| ASSIGNMENT |
Filter this material down to the lines that hold "green", copying each one.

========================================

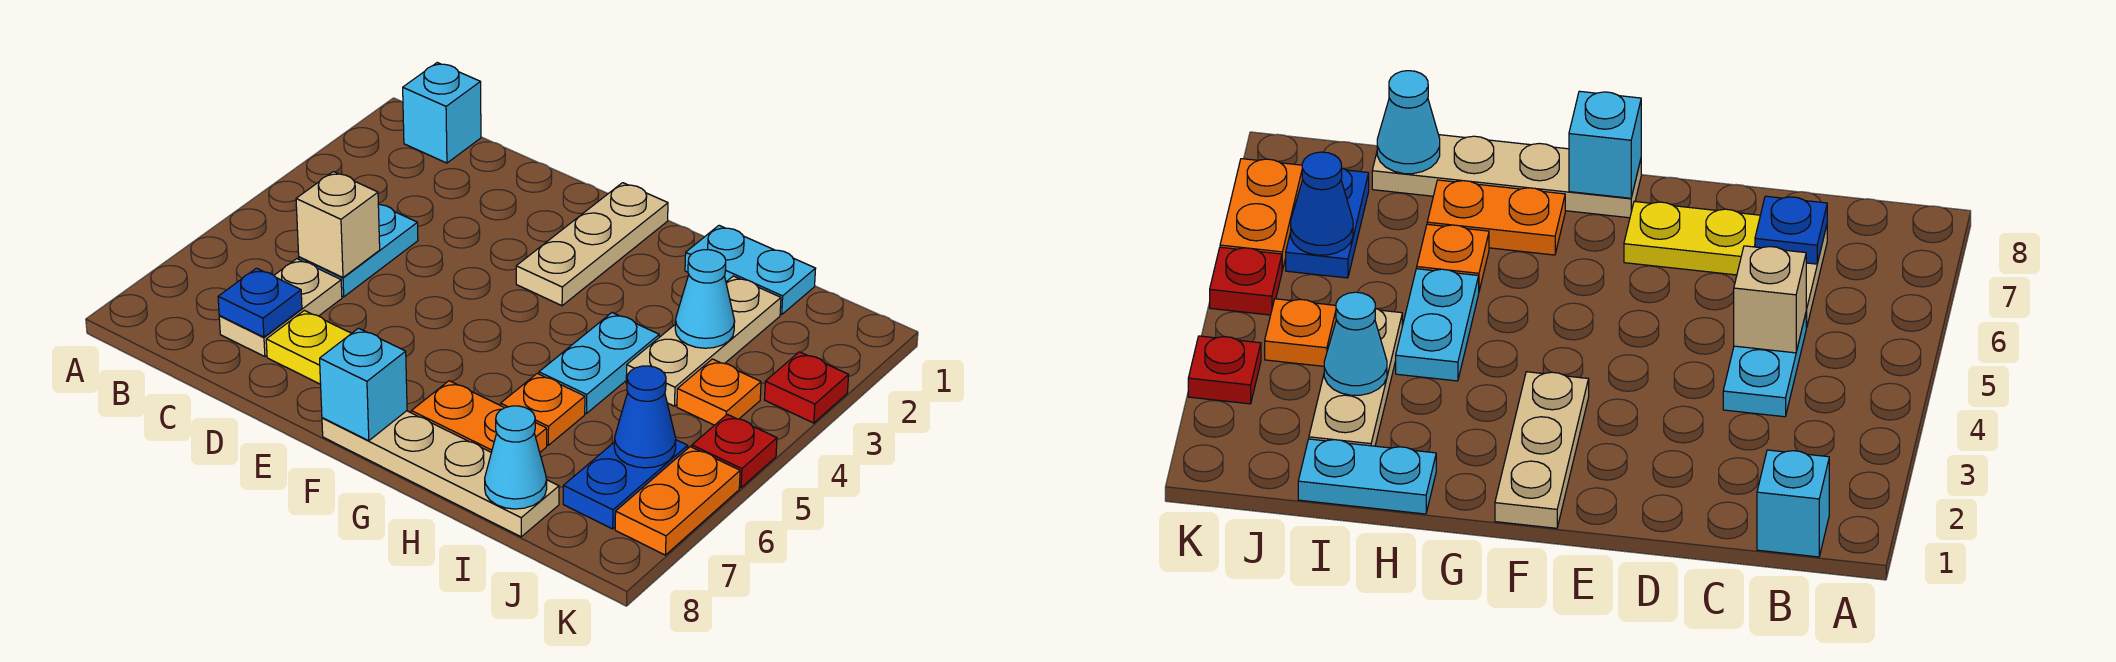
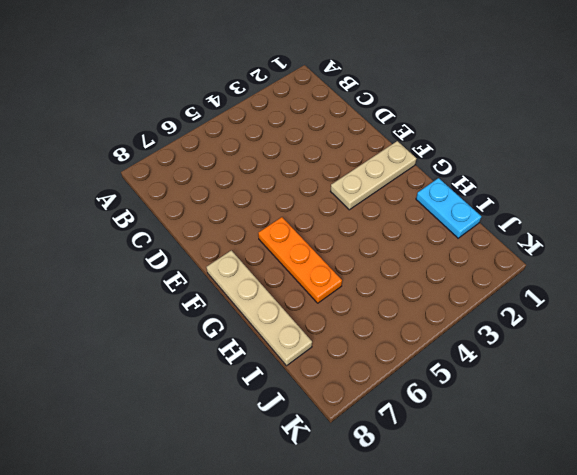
orange plate F6:H6 level 1 -> orange plate H6 level 1
none -> cyan brick B1 level 1
none -> cyan plate C4:C5 level 1
none -> tan plate C6:C7 level 1

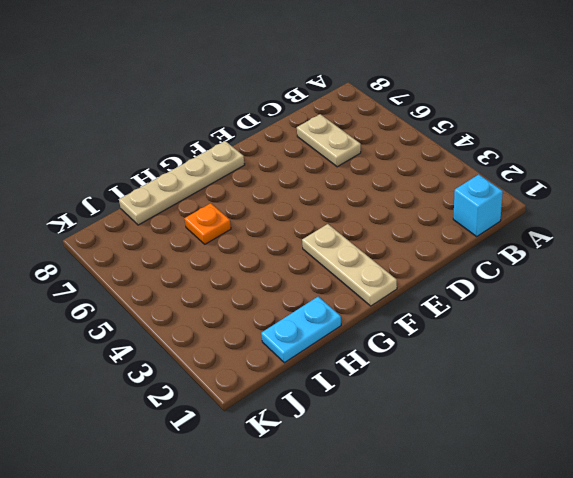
none -> cyan plate C4:C5 level 1
none -> yellow plate D7:E7 level 1
none -> orange plate G7:H7 level 1

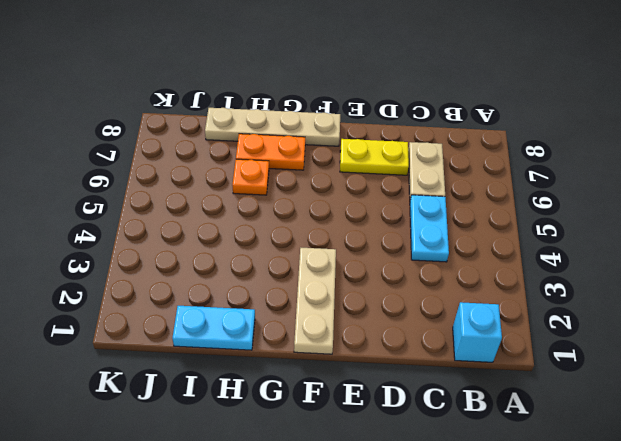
none -> cyan plate H4:H5 level 1
none -> tan plate I2:I4 level 1
none -> orange plate J4 level 1

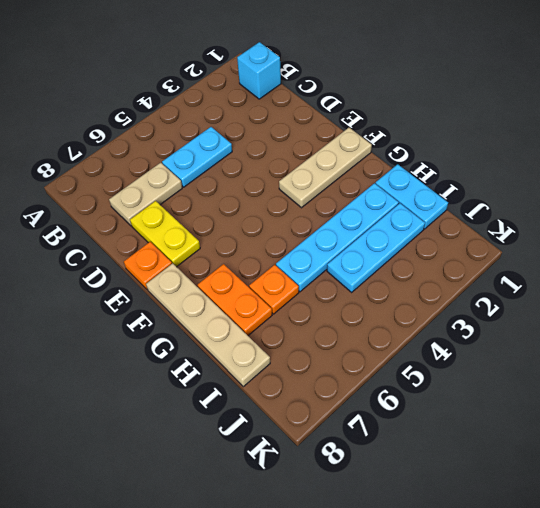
orange plate E8 level 1 -> orange plate J4 level 1
cyan plate H2:H5 level 1 -> cyan plate H4:H5 level 1
cyan plate I2:I4 level 1 -> tan plate I2:I4 level 1
none -> blue plate J6:J7 level 1
none -> red plate K3 level 1
none -> red plate K5 level 1

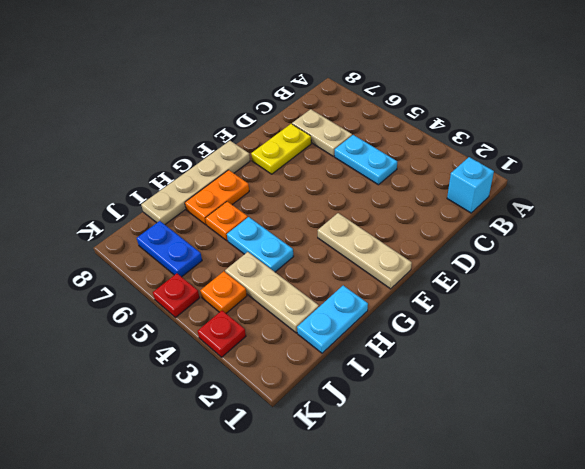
none -> orange plate K6:K7 level 1
none -> tan brick C5 level 2
none -> blue plate C7 level 2

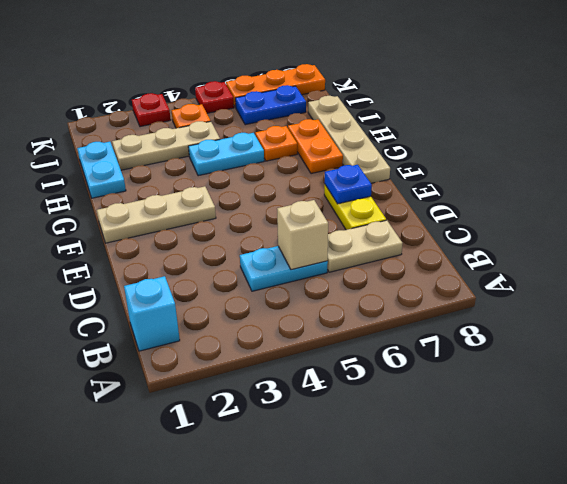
blue plate E7 level 2 -> blue plate C7 level 2
orange plate K6:K8 level 1 -> orange plate K6:K7 level 1
none -> cyan brick F8 level 2
none -> cyan cone I3 level 2
none -> cyan cone I8 level 2

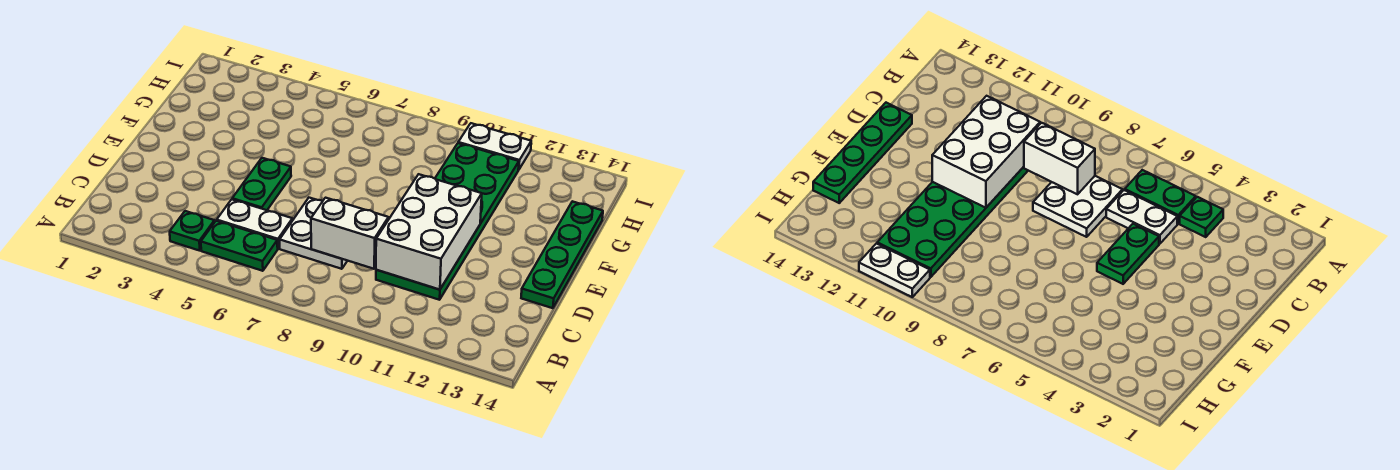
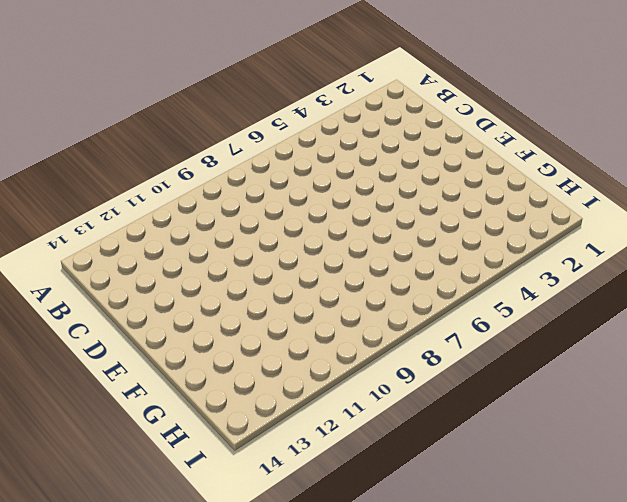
none -> green plate B4 level 1
none -> green plate B5:B6 level 1

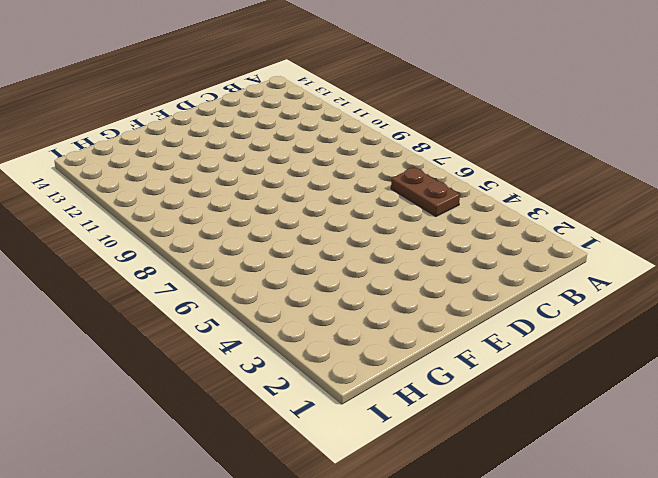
brown plate B5:B6 level 1 -> green plate B5:B6 level 1
none -> green plate B4 level 1
none -> white plate C5:C6 level 1

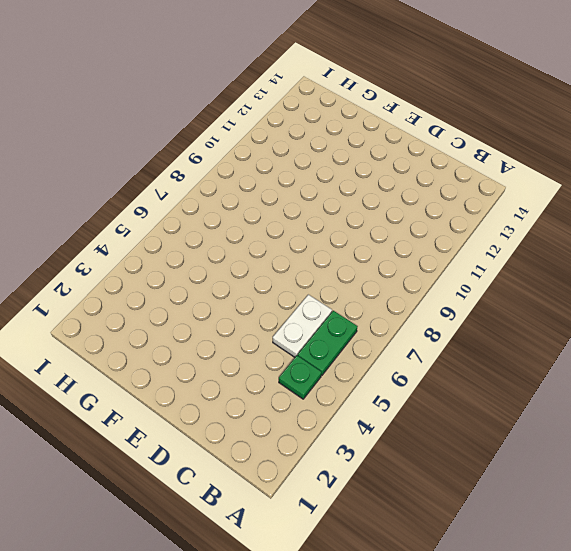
none -> white plate C7:D8 level 1
none -> green plate C10:H11 level 1

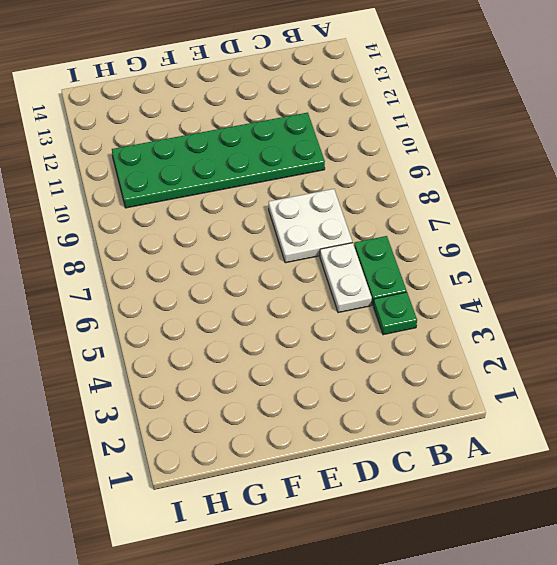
none -> green plate D5:E5 level 1
none -> green plate D14:G14 level 1

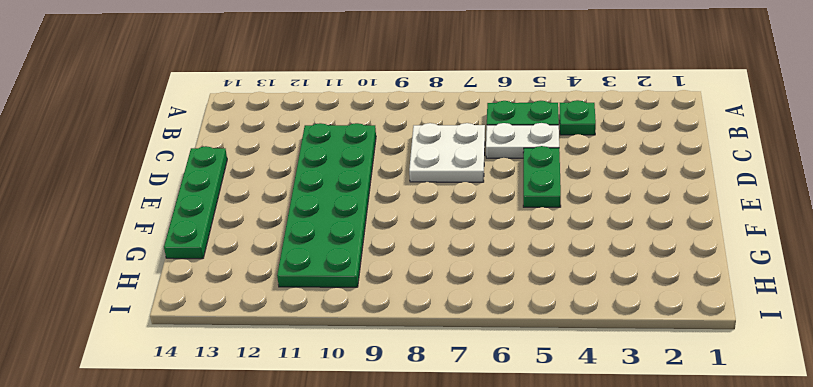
none -> white plate I10:I11 level 1
none -> white brick C8:C9 level 2

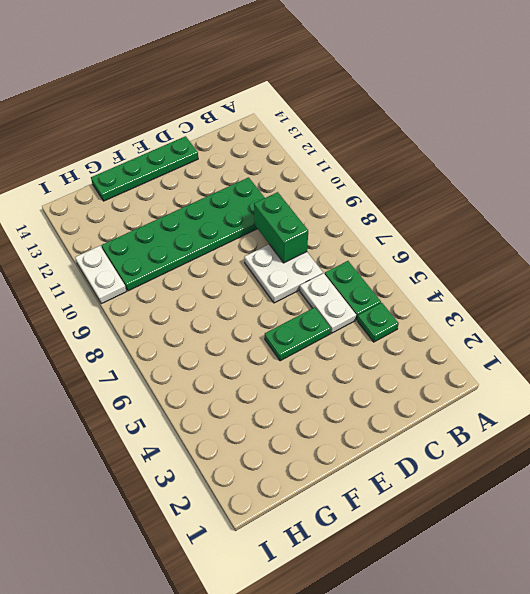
green brick C8:C9 level 2 -> white brick C8:C9 level 2
none -> white brick C10:E11 level 2

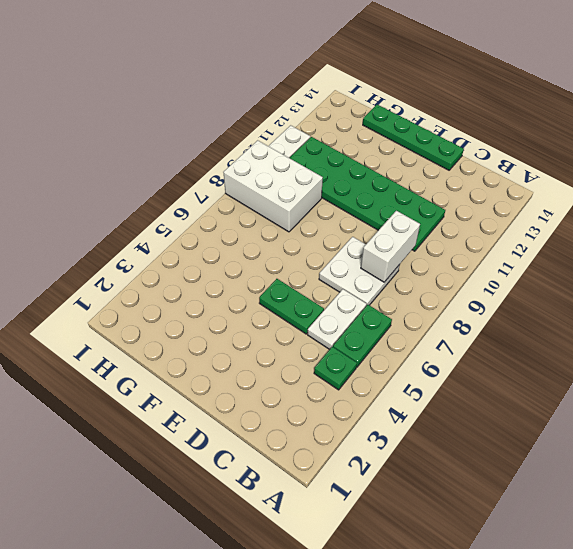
white brick G8:I9 level 1 -> white brick C10:E11 level 2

========================================

| EXERCISE RESPONSE |
none -> green plate B4 level 1
none -> green plate B5:B6 level 1
brown plate B5:B6 level 1 -> green plate B5:B6 level 1
none -> green plate B4 level 1
none -> green plate C10:H11 level 1
none -> green plate D5:E5 level 1
none -> green plate D14:G14 level 1
green brick C8:C9 level 2 -> white brick C8:C9 level 2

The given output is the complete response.